**WORK TO COMPLETE**
Give the count of lines in the records below that contain "camera", with no other words.

(Colored object listings)
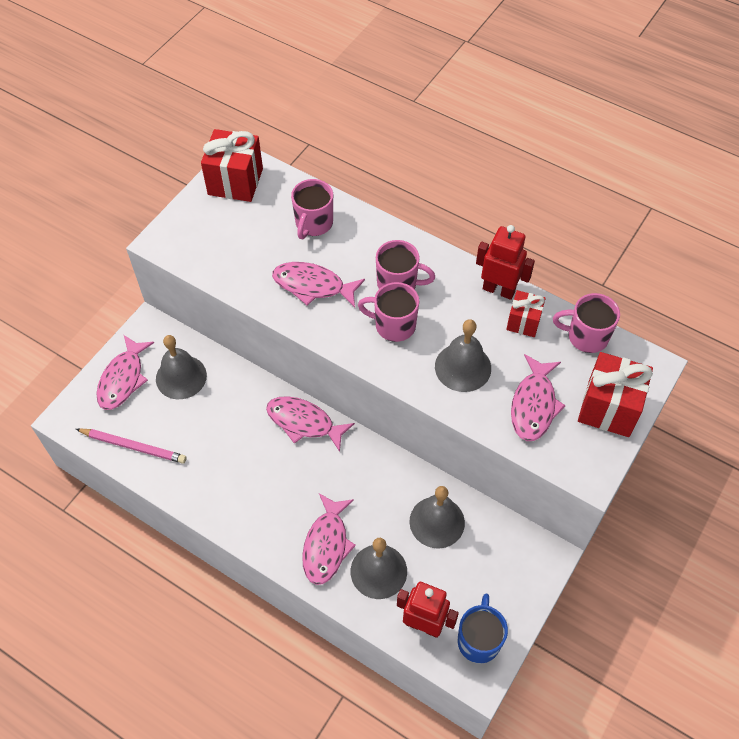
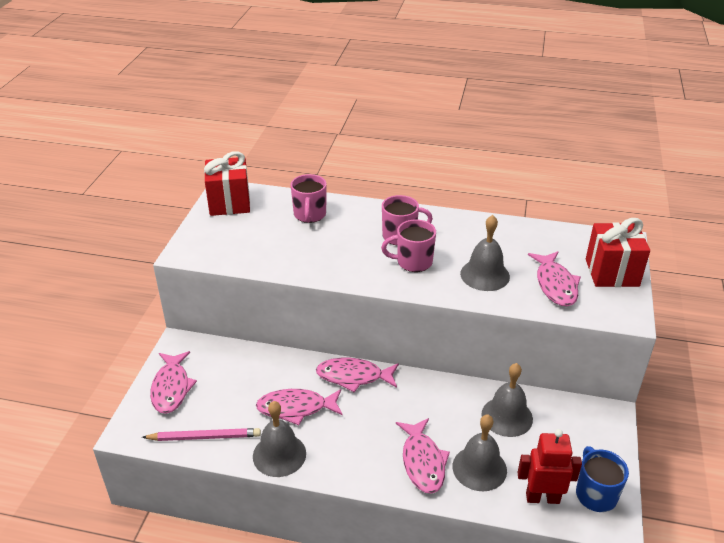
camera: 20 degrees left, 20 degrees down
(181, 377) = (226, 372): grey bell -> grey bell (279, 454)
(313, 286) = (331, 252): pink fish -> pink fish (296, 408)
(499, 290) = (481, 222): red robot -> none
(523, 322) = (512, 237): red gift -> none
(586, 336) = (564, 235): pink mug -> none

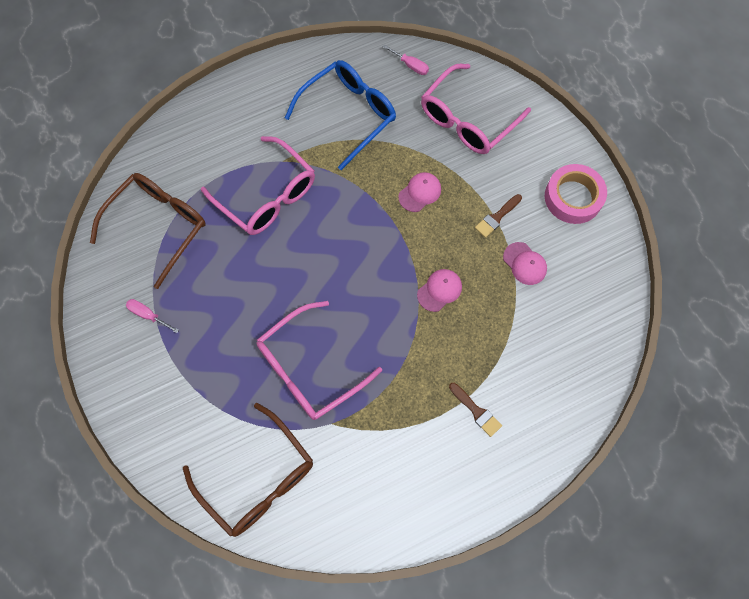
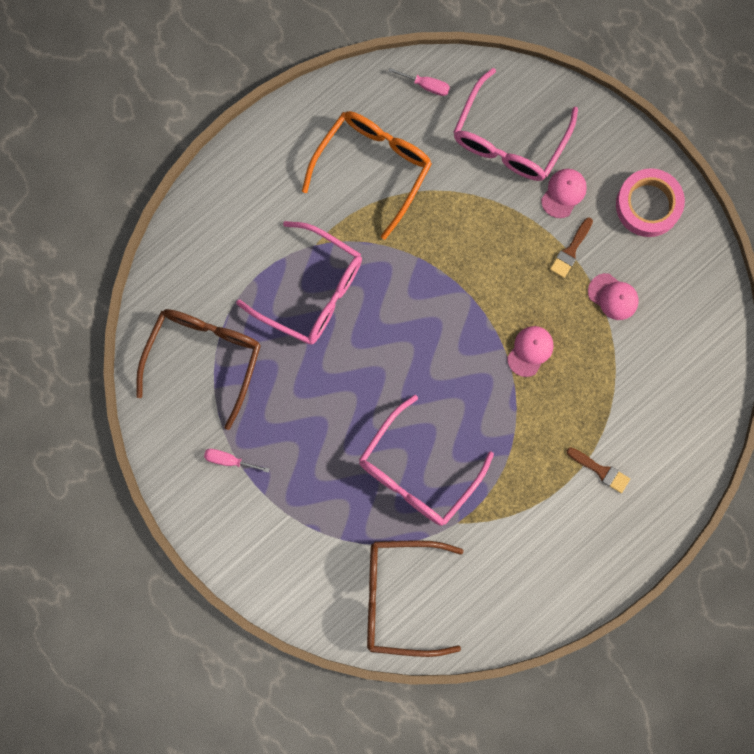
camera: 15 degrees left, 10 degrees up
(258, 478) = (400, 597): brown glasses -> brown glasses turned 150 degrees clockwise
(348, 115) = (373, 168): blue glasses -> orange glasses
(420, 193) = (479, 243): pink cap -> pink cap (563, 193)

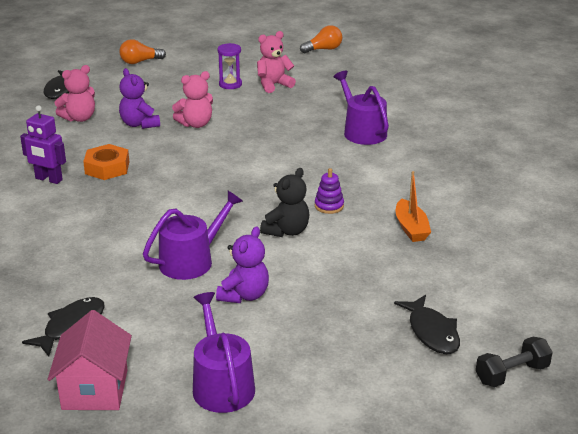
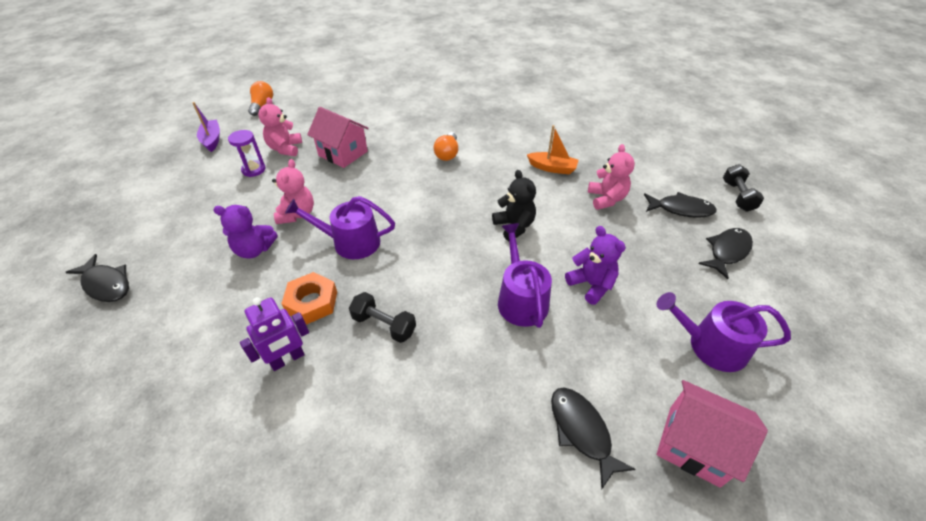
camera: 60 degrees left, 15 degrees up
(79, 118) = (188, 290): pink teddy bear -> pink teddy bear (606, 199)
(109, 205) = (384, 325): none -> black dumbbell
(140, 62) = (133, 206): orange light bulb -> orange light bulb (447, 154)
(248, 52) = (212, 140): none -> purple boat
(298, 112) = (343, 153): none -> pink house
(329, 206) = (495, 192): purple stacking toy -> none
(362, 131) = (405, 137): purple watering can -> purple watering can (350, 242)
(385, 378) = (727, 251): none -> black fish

**TASK RESPONSE**
3